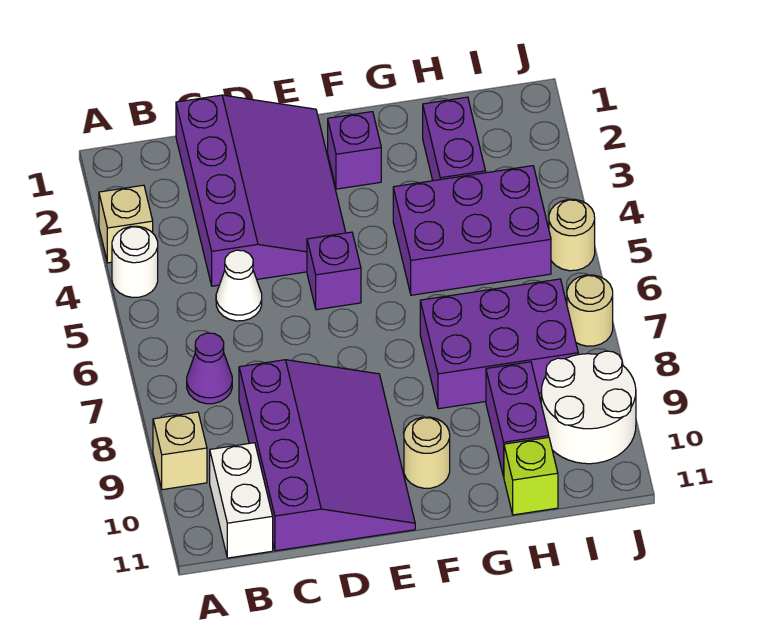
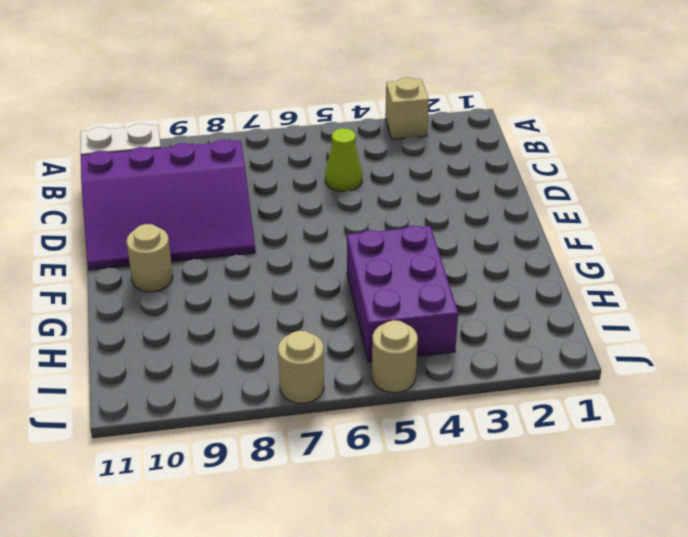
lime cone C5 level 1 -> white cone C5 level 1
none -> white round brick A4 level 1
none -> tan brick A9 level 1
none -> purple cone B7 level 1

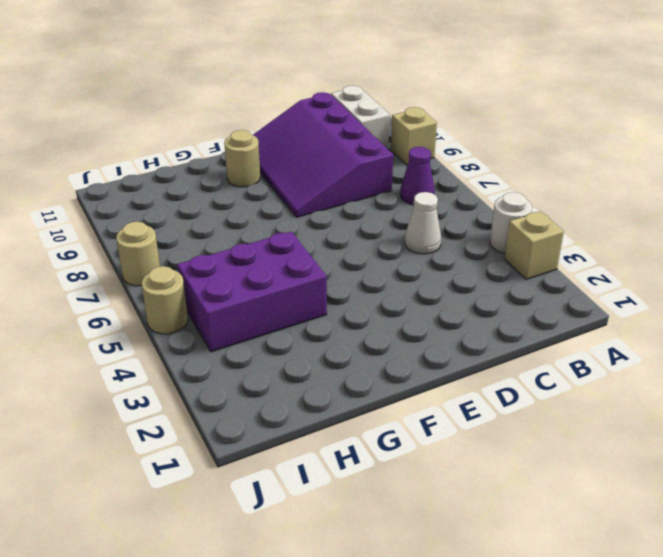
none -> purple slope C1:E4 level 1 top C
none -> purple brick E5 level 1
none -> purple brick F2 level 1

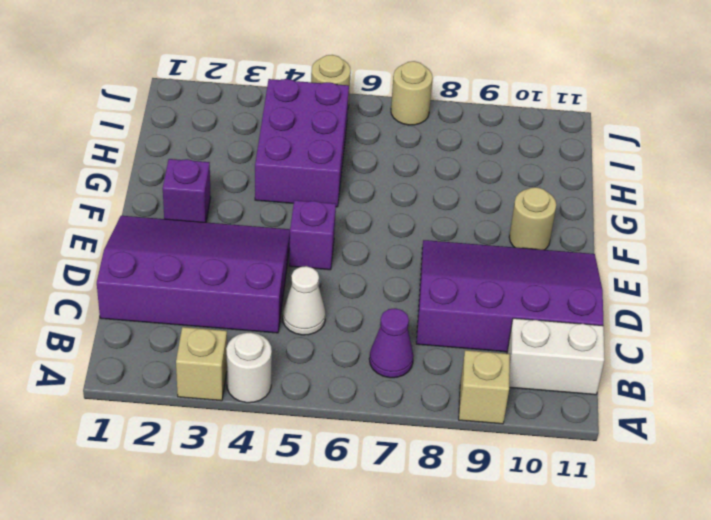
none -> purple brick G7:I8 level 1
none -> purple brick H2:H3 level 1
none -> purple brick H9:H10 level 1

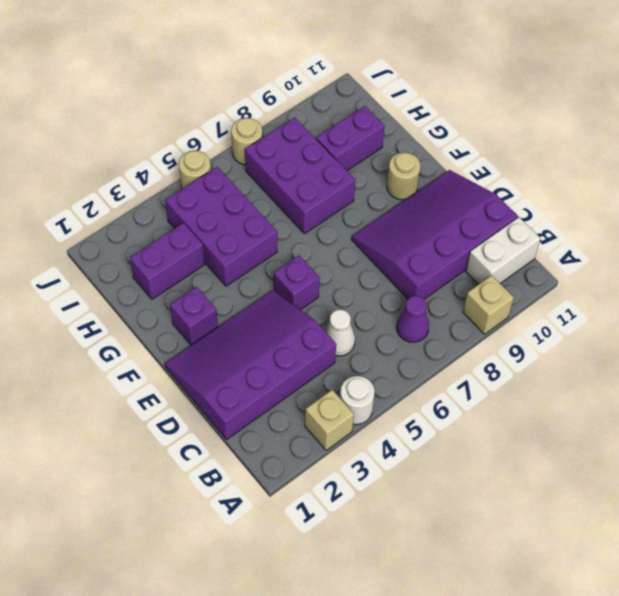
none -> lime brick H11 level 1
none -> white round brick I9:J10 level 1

■ EXERCISE PROMPT: If a record holds a picture, drop the picture and reproduce everything else exactly.

■ OUTPUT FOR THIS EXERCISE:
lime cone C5 level 1 -> white cone C5 level 1
none -> white round brick A4 level 1
none -> tan brick A9 level 1
none -> purple cone B7 level 1

none -> purple slope C1:E4 level 1 top C
none -> purple brick E5 level 1
none -> purple brick F2 level 1

none -> purple brick G7:I8 level 1
none -> purple brick H2:H3 level 1
none -> purple brick H9:H10 level 1

none -> lime brick H11 level 1
none -> white round brick I9:J10 level 1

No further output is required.